**Required work**. Line by line, count where the string "blue" appears in the listing, then give the number of such lines alone.

━━━

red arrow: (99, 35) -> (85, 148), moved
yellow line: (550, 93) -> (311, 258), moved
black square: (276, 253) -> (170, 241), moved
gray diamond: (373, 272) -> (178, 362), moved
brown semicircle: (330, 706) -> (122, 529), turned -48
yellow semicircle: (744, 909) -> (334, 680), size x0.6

━━━

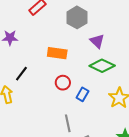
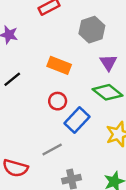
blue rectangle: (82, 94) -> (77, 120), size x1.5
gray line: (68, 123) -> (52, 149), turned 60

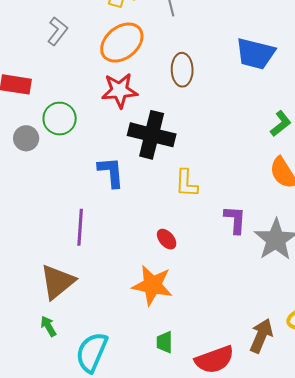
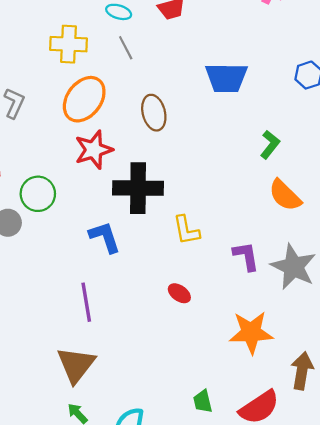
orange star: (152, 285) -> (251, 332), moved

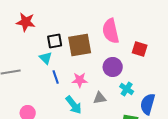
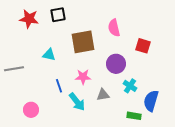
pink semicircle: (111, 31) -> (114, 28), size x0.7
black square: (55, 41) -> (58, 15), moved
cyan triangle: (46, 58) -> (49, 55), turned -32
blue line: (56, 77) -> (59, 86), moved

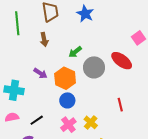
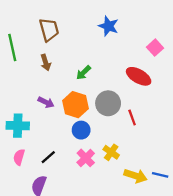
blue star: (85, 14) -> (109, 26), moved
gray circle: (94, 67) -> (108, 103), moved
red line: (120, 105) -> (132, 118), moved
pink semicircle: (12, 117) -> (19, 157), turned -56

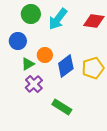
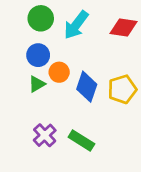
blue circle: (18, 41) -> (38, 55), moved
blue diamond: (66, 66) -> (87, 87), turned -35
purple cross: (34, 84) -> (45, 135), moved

━━━

**Exercise output**. 5